- **SUPPLIED INFORMATION**:
*** Block opens ***
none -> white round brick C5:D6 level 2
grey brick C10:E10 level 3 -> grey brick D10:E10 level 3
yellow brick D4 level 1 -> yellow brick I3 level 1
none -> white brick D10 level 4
*** Block closes ***
*** Block opens ***
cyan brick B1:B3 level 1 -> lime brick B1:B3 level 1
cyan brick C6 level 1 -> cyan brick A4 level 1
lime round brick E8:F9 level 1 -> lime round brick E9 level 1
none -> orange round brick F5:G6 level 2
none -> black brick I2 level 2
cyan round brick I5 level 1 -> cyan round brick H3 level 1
*** Block closes ***
- **TASK INSTRUCTIONS**: Lines above that contain the string "cyan" make up the answer.

- **ANSWER SECTION**:
cyan brick B1:B3 level 1 -> lime brick B1:B3 level 1
cyan brick C6 level 1 -> cyan brick A4 level 1
cyan round brick I5 level 1 -> cyan round brick H3 level 1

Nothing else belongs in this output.